● DATA FOR REVIEW:
- Opening Delimiter -

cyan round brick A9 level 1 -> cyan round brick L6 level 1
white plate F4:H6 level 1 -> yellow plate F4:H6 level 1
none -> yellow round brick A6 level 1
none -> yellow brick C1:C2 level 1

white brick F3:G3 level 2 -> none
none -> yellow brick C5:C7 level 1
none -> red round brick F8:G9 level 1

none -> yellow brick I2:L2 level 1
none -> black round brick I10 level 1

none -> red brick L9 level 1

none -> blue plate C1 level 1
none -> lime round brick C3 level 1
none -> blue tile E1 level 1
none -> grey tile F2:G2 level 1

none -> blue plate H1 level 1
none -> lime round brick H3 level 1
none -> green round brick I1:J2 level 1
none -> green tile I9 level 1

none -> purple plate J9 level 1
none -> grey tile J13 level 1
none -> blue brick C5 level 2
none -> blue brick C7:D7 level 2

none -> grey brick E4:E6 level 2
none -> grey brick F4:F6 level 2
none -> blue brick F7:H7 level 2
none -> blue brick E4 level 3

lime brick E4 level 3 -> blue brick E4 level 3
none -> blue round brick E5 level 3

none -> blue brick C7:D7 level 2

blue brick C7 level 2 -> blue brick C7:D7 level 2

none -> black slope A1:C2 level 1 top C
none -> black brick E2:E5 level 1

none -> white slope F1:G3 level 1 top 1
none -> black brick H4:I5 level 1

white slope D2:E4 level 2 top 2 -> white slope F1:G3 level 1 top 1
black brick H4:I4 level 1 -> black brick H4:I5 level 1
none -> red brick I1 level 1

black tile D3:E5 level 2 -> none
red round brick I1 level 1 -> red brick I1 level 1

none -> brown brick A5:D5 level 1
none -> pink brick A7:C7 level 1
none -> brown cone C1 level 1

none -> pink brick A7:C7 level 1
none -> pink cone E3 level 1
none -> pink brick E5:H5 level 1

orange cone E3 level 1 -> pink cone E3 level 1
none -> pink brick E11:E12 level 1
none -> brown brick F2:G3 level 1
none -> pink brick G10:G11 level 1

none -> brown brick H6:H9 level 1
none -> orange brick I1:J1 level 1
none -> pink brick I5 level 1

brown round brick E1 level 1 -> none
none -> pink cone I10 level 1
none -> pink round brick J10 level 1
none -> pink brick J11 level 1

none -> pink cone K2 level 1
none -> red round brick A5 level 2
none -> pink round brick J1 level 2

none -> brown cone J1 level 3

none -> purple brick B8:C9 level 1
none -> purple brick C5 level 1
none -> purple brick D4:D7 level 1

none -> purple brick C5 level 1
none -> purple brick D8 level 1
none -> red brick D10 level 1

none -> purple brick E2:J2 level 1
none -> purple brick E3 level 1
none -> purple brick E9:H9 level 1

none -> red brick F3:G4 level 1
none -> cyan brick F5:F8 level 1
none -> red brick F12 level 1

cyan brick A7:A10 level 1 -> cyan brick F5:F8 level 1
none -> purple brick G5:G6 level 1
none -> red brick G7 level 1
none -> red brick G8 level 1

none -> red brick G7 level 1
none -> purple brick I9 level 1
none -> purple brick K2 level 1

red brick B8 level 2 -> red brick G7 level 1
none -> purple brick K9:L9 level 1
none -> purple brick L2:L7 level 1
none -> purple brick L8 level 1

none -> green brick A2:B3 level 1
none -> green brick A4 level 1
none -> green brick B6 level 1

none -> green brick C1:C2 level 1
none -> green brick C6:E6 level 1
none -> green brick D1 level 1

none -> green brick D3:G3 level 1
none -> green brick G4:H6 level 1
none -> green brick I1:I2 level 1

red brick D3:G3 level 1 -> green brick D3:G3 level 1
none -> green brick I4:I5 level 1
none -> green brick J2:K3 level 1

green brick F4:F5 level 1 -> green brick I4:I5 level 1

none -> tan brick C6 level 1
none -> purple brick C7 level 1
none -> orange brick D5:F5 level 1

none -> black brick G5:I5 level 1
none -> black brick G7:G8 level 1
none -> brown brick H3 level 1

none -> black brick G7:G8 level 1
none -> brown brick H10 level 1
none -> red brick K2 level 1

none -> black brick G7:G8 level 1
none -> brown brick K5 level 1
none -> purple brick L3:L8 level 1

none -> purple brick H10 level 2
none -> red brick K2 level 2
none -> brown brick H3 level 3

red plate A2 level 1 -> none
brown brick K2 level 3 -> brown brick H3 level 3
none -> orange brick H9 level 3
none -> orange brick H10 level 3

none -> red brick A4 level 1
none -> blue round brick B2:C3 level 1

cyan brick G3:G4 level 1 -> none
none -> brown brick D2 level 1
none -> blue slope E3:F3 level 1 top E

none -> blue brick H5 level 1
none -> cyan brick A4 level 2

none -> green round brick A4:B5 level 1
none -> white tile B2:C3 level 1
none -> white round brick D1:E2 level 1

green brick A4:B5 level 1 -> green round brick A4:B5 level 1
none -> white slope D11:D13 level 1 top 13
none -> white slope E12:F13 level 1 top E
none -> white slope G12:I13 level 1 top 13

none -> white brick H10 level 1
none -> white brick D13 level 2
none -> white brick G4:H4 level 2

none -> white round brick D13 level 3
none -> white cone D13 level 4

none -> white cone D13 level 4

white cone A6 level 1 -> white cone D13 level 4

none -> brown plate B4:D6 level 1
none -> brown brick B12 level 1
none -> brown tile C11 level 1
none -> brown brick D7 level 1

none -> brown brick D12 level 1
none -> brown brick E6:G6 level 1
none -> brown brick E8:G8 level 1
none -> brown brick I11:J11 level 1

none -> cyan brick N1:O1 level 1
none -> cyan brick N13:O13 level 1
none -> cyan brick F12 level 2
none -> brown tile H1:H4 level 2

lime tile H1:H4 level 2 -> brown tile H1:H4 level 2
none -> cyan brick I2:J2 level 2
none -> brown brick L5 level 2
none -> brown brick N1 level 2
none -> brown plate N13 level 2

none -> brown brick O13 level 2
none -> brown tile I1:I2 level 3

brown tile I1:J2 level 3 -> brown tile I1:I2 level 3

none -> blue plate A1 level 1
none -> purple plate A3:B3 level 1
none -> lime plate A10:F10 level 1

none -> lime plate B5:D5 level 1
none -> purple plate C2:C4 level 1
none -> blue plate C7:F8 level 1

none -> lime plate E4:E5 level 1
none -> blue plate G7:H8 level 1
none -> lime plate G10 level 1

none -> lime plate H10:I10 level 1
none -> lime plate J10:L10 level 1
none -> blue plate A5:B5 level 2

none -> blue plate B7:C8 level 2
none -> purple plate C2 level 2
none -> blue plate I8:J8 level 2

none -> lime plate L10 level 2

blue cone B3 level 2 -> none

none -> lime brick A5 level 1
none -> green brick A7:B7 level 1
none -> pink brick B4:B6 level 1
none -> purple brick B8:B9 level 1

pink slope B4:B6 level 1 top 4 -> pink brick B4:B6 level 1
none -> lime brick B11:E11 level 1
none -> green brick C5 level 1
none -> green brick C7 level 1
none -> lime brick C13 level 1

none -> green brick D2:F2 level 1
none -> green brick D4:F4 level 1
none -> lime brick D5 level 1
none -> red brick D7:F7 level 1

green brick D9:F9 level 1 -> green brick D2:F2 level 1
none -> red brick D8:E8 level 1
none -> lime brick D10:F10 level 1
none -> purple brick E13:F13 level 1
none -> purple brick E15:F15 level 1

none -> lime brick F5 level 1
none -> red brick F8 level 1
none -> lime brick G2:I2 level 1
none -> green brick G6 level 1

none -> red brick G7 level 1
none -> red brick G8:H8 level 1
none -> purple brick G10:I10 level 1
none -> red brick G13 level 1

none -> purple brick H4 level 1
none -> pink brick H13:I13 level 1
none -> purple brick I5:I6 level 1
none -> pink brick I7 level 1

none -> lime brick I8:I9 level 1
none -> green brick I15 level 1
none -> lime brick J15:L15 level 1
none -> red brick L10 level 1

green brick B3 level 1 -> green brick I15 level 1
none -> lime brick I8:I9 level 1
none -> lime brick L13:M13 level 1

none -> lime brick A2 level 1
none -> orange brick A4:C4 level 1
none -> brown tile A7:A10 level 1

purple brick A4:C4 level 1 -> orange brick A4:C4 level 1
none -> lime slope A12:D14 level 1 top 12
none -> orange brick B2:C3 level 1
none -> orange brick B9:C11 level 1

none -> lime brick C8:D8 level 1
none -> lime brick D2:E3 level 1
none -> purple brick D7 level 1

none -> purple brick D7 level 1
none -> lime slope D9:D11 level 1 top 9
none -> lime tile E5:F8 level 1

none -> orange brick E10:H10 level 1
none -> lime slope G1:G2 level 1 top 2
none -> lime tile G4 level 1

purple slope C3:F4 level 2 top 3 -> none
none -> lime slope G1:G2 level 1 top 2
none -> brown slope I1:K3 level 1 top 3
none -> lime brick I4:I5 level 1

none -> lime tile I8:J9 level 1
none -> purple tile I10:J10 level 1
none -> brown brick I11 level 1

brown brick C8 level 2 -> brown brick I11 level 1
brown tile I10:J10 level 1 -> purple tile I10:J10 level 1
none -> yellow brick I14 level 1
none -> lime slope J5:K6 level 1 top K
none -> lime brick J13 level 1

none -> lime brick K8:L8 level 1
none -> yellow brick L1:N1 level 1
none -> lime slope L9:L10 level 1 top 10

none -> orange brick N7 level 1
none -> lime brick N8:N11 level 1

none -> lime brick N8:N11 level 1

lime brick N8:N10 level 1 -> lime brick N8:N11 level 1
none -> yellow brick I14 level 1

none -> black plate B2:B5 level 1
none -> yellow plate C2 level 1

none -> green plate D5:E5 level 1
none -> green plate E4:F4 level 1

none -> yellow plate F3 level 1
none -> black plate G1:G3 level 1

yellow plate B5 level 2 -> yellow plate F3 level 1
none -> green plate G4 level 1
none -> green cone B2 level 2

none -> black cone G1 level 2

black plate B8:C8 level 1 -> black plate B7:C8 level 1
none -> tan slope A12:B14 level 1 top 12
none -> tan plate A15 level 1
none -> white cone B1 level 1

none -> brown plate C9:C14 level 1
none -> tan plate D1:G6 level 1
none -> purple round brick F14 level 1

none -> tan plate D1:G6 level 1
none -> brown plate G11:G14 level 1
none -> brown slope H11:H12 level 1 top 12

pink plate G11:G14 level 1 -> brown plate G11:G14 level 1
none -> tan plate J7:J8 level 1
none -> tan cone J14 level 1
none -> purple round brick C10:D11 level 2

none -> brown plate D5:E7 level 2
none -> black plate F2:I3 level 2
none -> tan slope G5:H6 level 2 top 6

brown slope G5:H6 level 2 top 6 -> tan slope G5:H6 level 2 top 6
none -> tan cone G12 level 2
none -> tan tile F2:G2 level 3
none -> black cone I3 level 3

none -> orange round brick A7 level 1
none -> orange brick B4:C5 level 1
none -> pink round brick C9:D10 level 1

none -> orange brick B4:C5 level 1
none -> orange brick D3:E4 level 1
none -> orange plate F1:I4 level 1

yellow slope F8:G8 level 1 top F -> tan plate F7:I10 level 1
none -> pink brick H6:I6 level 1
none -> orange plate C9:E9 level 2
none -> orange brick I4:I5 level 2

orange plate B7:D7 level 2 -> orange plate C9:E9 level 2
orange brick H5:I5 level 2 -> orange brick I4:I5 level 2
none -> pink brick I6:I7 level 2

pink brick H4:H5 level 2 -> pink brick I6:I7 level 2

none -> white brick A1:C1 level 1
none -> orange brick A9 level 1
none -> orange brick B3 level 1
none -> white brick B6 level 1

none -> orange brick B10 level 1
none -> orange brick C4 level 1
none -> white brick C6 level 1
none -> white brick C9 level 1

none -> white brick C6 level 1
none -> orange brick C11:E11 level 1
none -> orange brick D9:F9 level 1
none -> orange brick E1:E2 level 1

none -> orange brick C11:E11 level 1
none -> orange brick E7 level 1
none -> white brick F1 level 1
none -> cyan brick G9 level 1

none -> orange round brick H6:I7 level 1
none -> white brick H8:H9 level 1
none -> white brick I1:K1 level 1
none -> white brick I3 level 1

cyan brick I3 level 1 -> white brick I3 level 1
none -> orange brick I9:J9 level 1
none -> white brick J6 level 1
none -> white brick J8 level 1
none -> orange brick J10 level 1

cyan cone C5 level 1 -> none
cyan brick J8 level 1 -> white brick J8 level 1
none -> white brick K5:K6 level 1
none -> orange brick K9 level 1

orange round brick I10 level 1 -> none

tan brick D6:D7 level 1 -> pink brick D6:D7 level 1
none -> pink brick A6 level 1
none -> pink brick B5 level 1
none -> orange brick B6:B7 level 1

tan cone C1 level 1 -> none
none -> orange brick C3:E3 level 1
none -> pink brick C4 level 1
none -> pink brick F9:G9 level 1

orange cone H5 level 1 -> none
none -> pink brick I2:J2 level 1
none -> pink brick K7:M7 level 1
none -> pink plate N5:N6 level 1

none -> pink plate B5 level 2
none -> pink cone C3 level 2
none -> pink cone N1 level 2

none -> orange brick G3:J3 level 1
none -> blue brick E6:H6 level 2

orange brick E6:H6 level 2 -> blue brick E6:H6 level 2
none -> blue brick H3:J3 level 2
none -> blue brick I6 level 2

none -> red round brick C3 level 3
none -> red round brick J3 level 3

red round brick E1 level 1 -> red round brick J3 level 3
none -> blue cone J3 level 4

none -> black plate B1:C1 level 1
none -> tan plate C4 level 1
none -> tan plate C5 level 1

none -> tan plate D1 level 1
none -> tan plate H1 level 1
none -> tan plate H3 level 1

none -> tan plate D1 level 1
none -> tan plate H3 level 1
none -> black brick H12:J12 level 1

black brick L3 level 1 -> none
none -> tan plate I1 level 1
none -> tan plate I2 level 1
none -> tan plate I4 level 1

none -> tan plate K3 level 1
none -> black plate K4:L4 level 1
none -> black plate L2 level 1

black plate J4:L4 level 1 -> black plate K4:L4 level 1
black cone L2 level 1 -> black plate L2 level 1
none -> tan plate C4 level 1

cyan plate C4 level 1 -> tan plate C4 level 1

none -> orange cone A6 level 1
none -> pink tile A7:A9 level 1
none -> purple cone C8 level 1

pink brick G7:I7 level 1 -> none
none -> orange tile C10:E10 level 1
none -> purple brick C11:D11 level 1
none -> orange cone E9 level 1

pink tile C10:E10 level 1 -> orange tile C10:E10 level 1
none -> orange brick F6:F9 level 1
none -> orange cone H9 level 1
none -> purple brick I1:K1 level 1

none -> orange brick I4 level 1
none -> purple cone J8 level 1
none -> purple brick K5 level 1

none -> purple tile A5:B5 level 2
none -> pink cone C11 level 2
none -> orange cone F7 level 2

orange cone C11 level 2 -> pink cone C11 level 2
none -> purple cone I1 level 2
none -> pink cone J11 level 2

- Closing Delimiter -

● ABOUT THIS TASK:
Return, exactly as they stand, the lines from the start of the records above through the line with "none -> blue brick E4 level 3", both ends included, and no other lines.

● ANSWER SPACE:
cyan round brick A9 level 1 -> cyan round brick L6 level 1
white plate F4:H6 level 1 -> yellow plate F4:H6 level 1
none -> yellow round brick A6 level 1
none -> yellow brick C1:C2 level 1

white brick F3:G3 level 2 -> none
none -> yellow brick C5:C7 level 1
none -> red round brick F8:G9 level 1

none -> yellow brick I2:L2 level 1
none -> black round brick I10 level 1

none -> red brick L9 level 1

none -> blue plate C1 level 1
none -> lime round brick C3 level 1
none -> blue tile E1 level 1
none -> grey tile F2:G2 level 1

none -> blue plate H1 level 1
none -> lime round brick H3 level 1
none -> green round brick I1:J2 level 1
none -> green tile I9 level 1

none -> purple plate J9 level 1
none -> grey tile J13 level 1
none -> blue brick C5 level 2
none -> blue brick C7:D7 level 2

none -> grey brick E4:E6 level 2
none -> grey brick F4:F6 level 2
none -> blue brick F7:H7 level 2
none -> blue brick E4 level 3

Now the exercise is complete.